## The task:
The word to find is "lime". Copy each line of the material that contains it.

**********

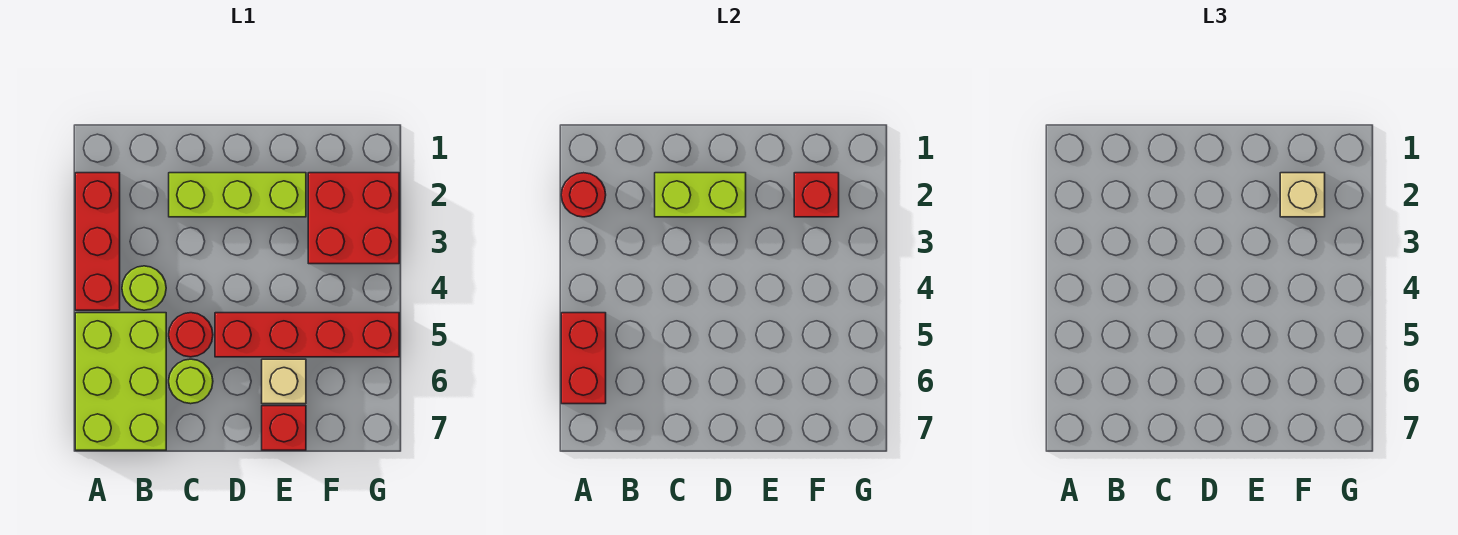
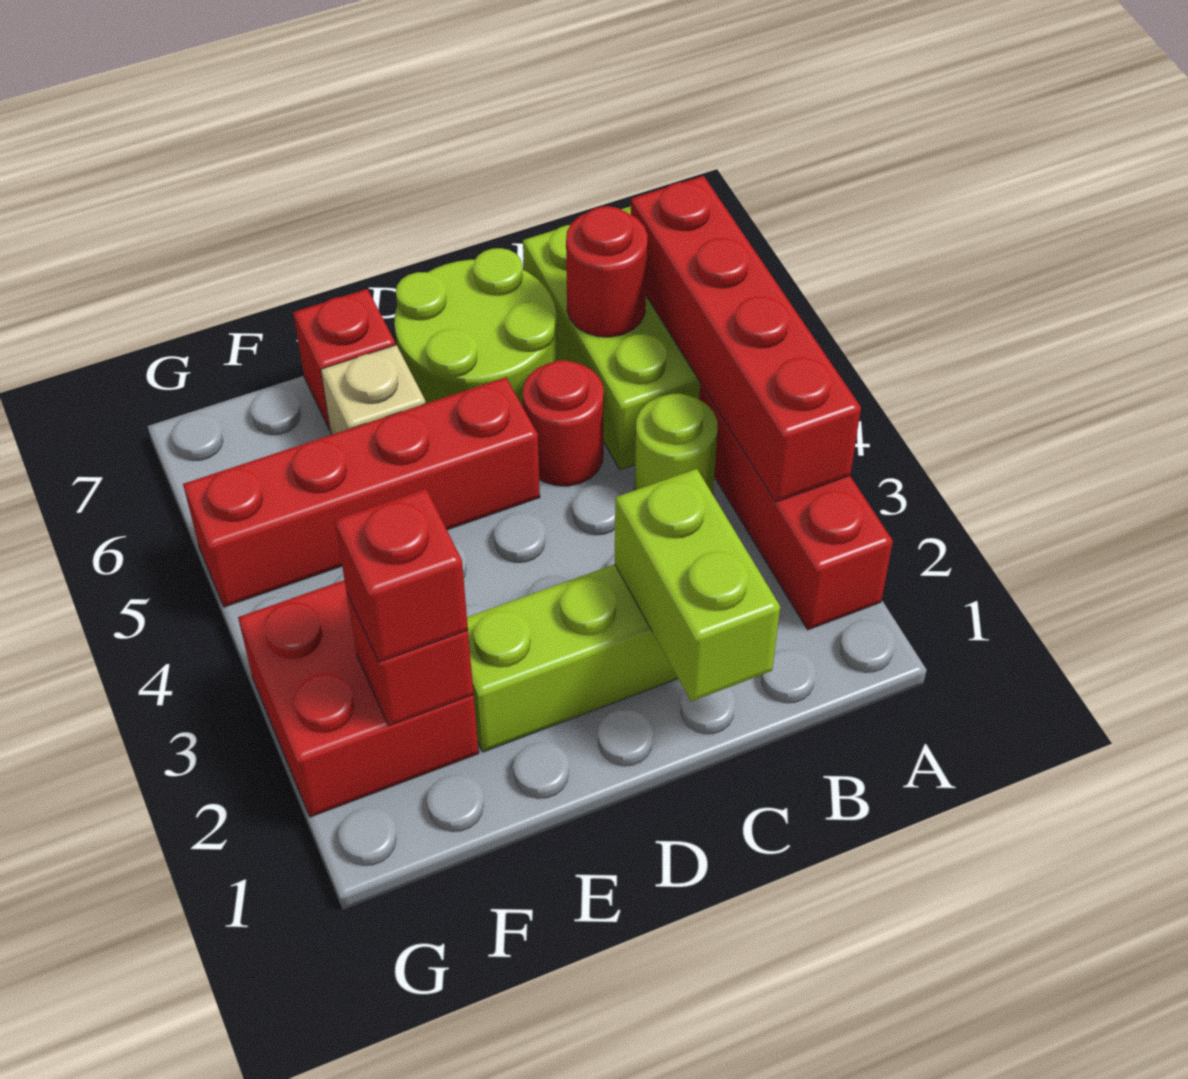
red round brick A2 level 2 -> red round brick B6 level 2
red brick A5:A6 level 2 -> red brick A3:A6 level 2
lime brick C2:D2 level 2 -> lime brick C1:C2 level 2
lime round brick C6 level 1 -> lime round brick C6:D7 level 1
tan brick F2 level 3 -> red brick F2 level 3

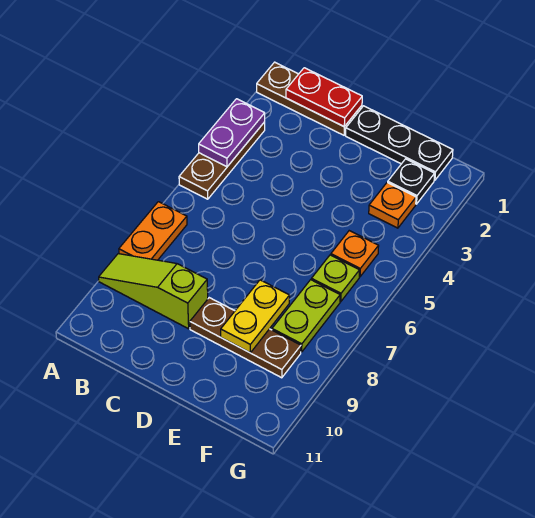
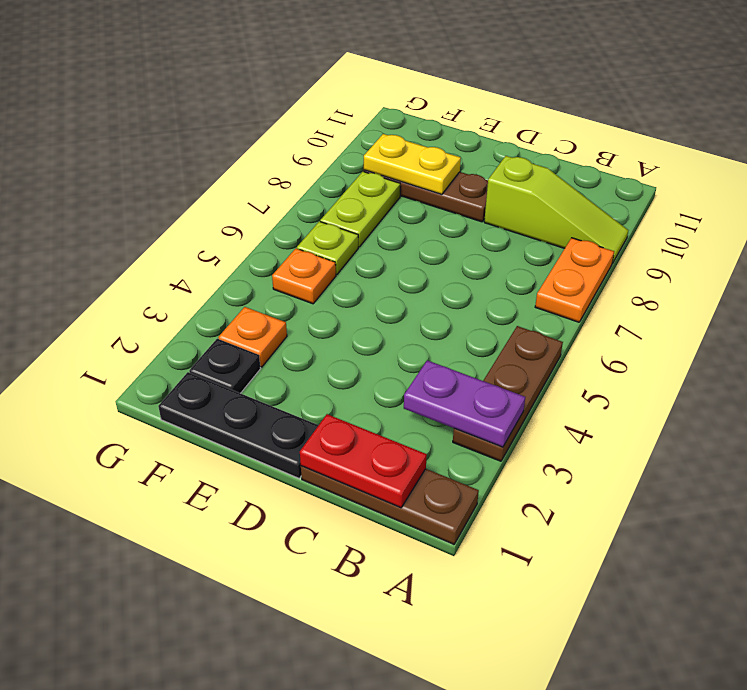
purple plate A3:A4 level 2 -> purple plate A3:B3 level 2
yellow plate E8:E9 level 2 -> yellow plate E9:F9 level 2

**********

## Solution to this task:
lime brick C2:D2 level 2 -> lime brick C1:C2 level 2
lime round brick C6 level 1 -> lime round brick C6:D7 level 1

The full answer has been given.